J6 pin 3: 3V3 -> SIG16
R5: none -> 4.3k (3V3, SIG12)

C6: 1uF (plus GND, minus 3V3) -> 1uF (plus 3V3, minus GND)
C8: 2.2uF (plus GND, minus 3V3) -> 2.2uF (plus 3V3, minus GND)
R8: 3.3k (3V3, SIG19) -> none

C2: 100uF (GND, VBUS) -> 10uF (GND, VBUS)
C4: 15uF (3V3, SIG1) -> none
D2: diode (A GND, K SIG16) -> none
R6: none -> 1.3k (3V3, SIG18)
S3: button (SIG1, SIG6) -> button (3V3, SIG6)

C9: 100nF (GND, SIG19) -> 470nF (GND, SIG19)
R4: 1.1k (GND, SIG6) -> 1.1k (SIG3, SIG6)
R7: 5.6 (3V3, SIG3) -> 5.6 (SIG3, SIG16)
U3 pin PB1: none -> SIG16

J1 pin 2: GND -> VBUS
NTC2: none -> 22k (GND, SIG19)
==
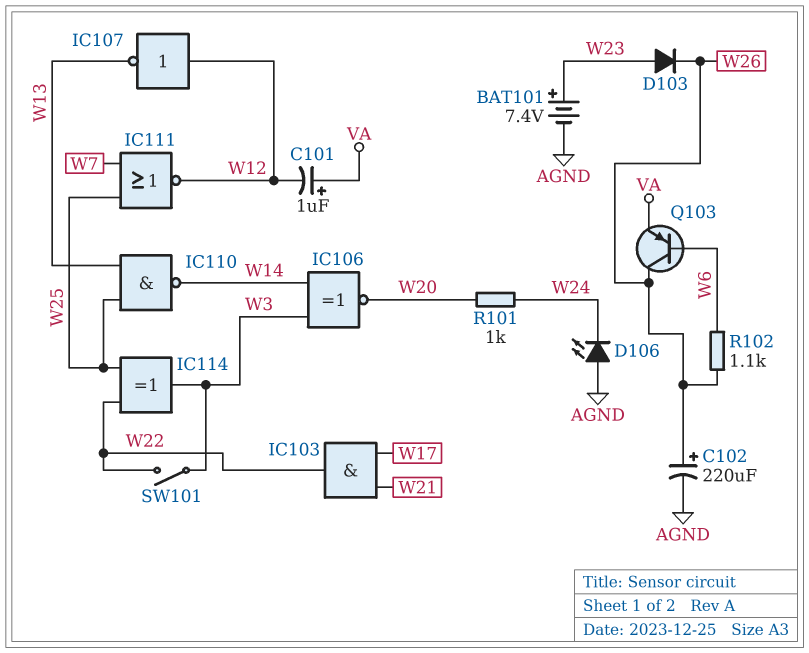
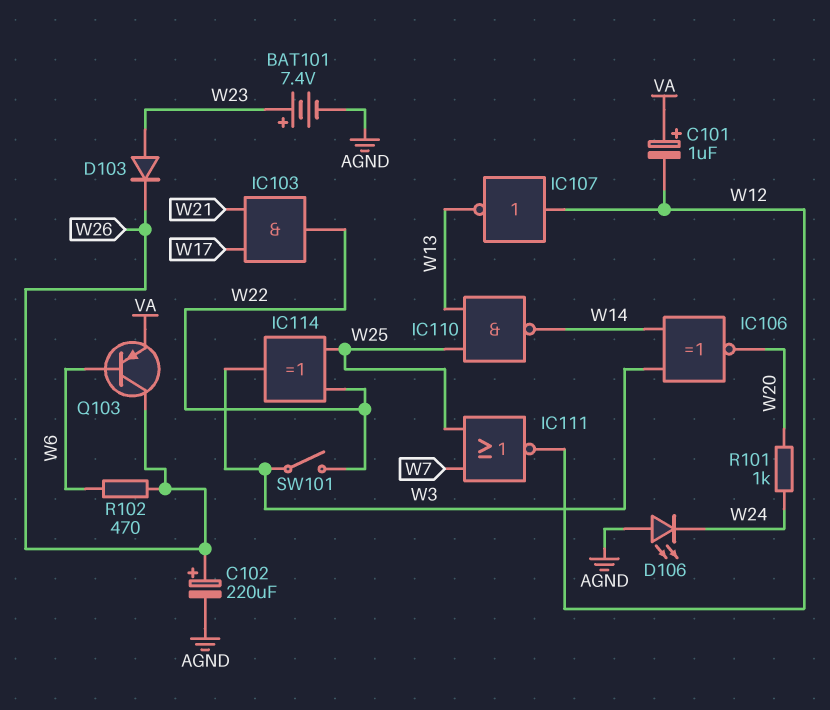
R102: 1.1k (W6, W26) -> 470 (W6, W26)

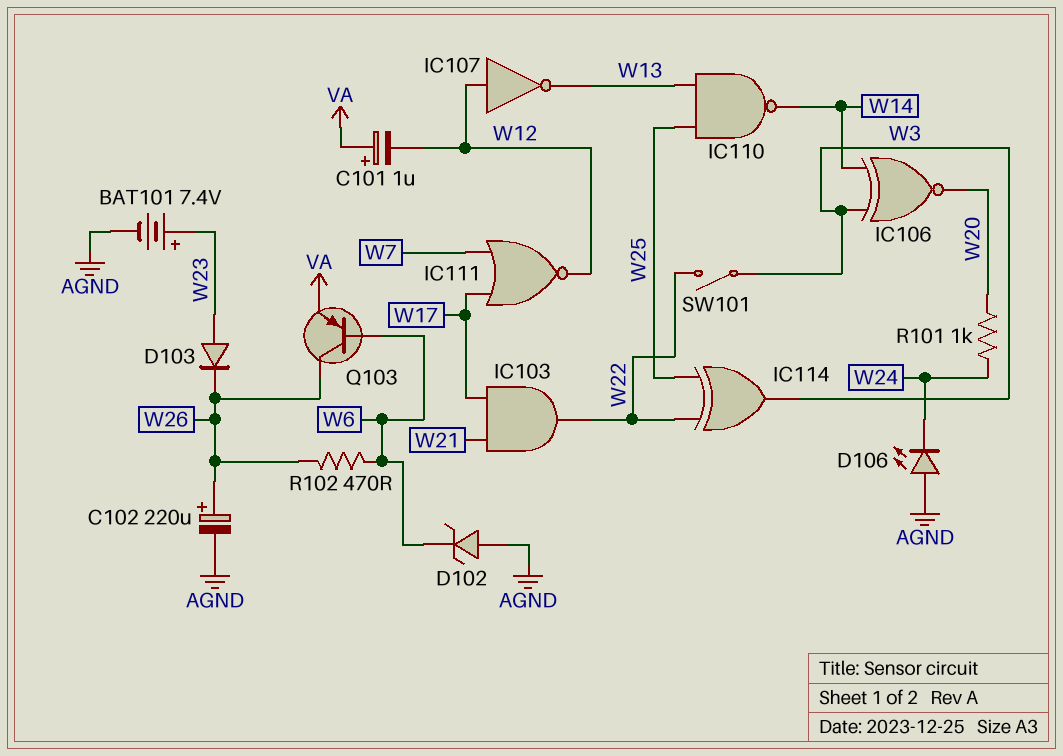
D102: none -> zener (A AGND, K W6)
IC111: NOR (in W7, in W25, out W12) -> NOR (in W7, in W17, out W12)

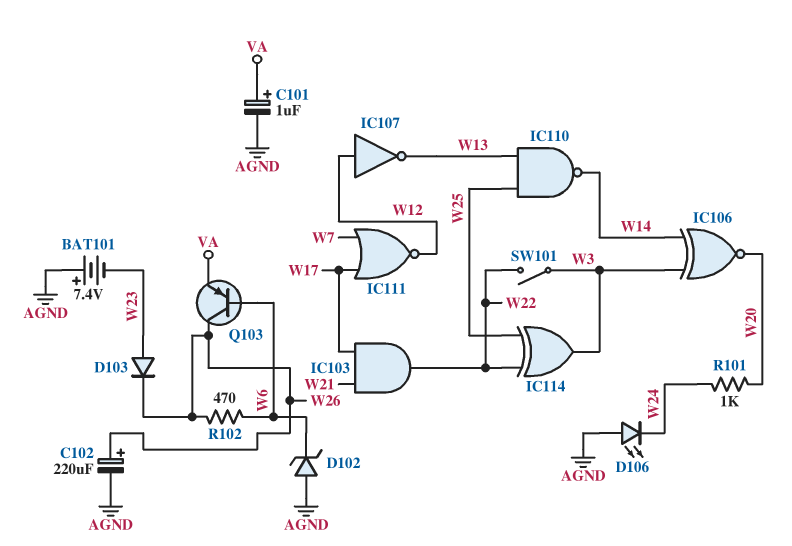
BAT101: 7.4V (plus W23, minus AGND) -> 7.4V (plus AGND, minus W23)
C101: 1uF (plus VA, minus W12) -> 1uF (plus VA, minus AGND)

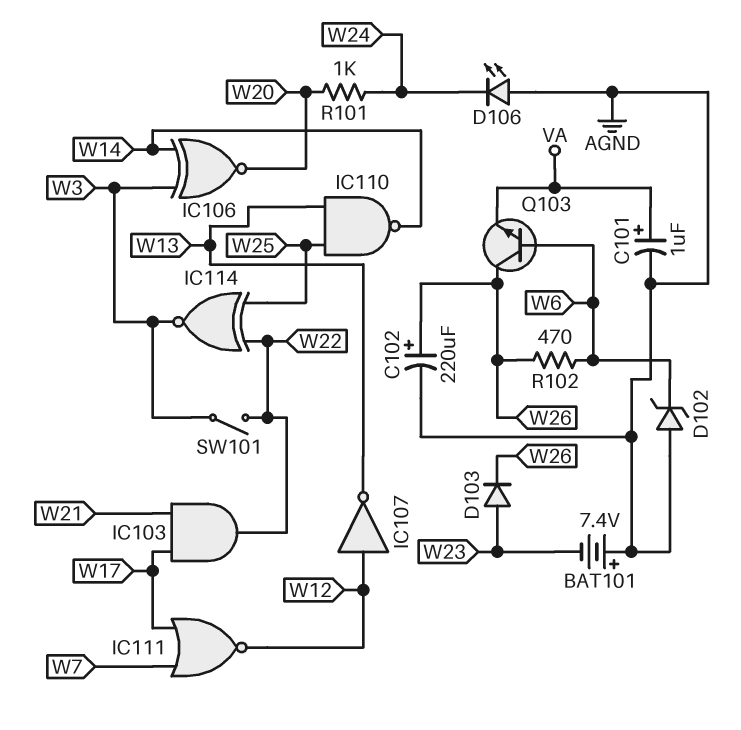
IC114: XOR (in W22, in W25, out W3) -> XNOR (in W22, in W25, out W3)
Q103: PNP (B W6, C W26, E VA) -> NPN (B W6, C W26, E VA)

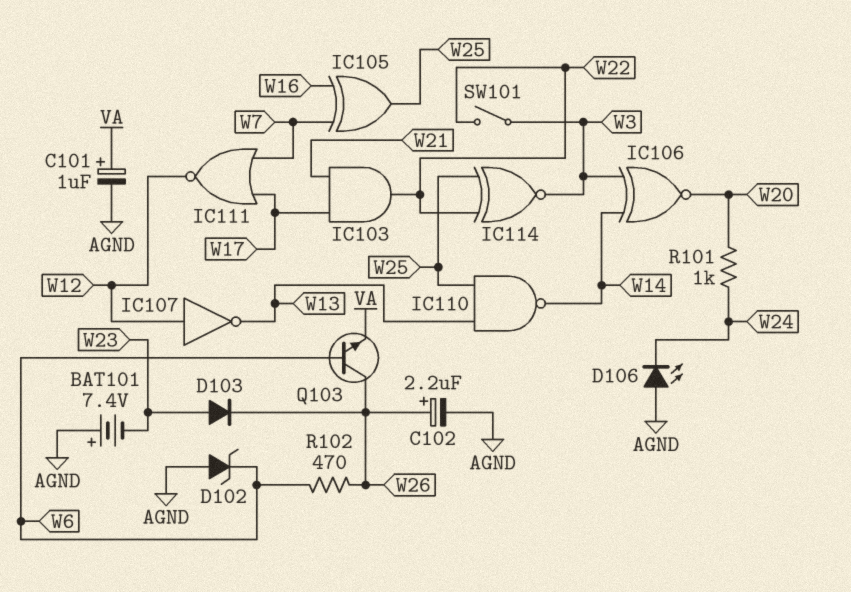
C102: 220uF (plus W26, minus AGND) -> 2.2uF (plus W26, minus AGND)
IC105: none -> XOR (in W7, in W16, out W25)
---
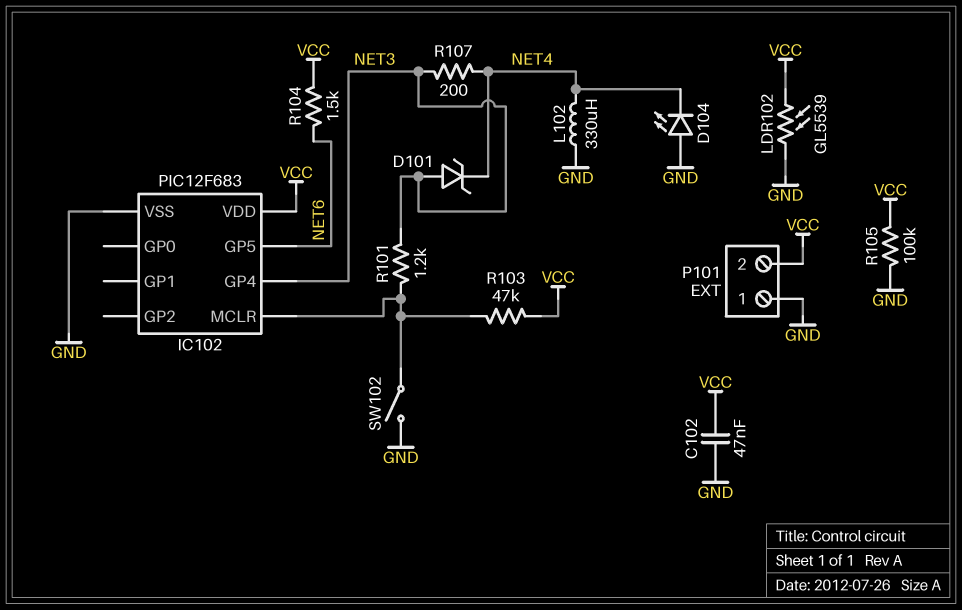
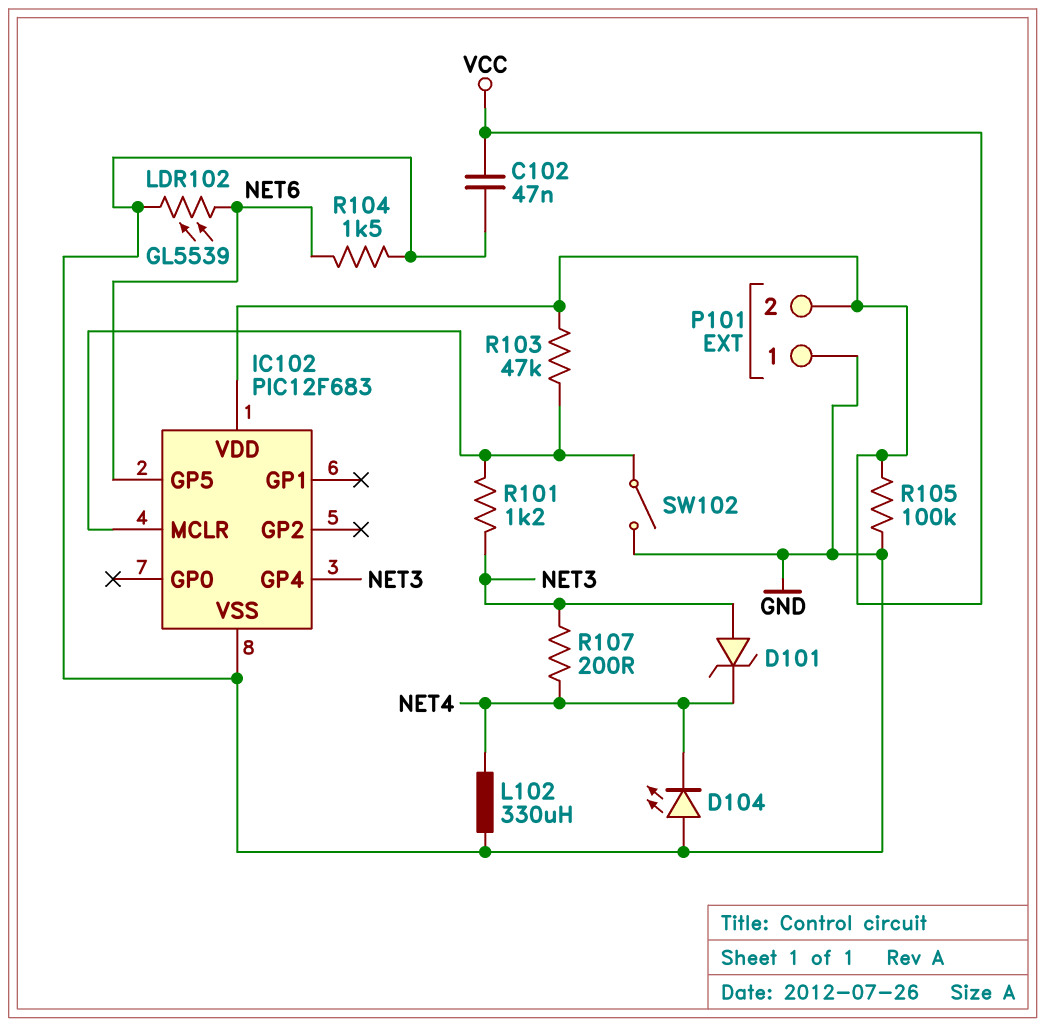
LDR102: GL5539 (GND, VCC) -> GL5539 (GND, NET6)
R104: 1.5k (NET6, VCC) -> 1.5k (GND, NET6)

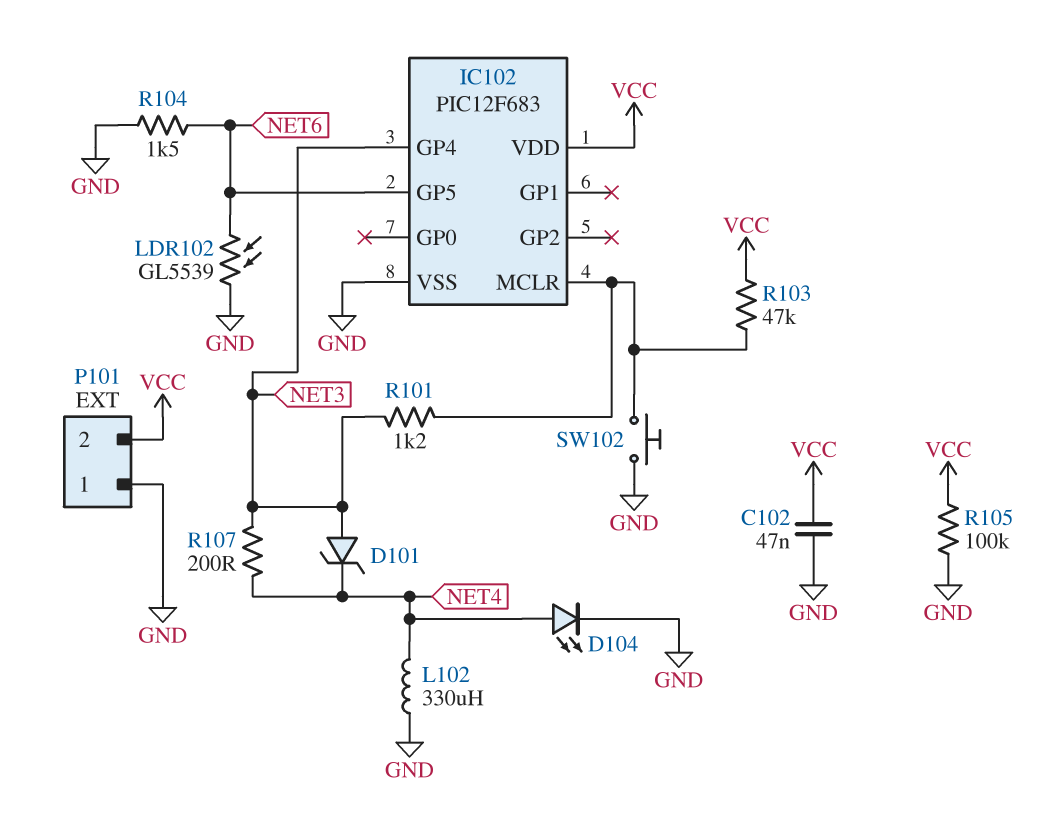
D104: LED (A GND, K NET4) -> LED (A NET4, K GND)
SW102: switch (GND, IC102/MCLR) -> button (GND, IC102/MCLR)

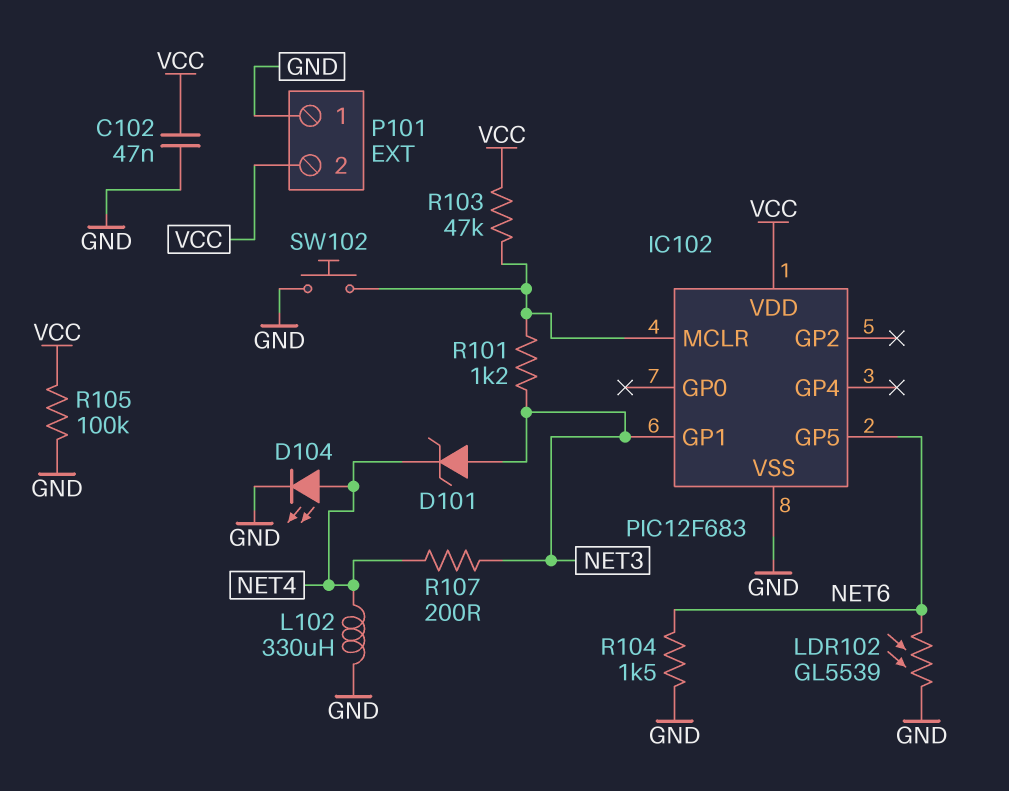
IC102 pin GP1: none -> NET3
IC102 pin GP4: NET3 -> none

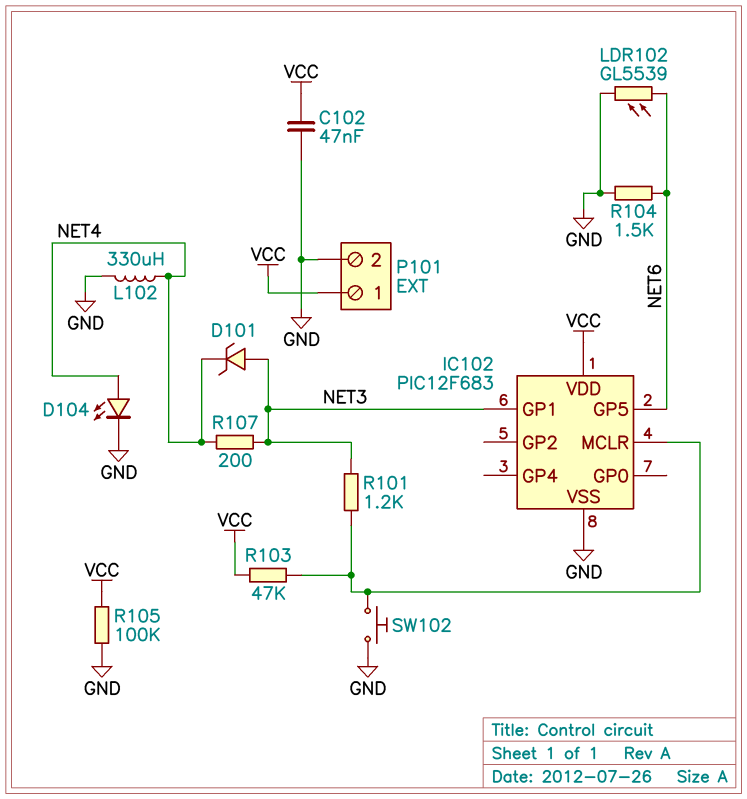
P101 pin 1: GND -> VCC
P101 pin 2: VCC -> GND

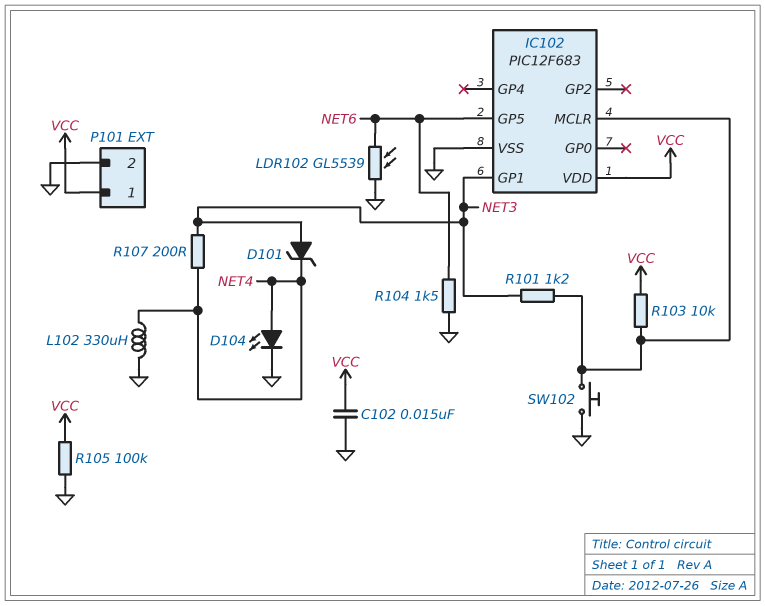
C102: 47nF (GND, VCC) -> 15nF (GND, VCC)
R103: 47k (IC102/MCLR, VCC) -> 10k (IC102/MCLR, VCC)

* **Required action**
Extract exactly and only the lines above from the line containing "R7: 5.6 (3V3, SIG3) -> 5.6 (SIG3, SIG16)" through the line containing "NTC2: none -> 22k (GND, SIG19)", both end lines included.

* **Completed exercise**
R7: 5.6 (3V3, SIG3) -> 5.6 (SIG3, SIG16)
U3 pin PB1: none -> SIG16

J1 pin 2: GND -> VBUS
NTC2: none -> 22k (GND, SIG19)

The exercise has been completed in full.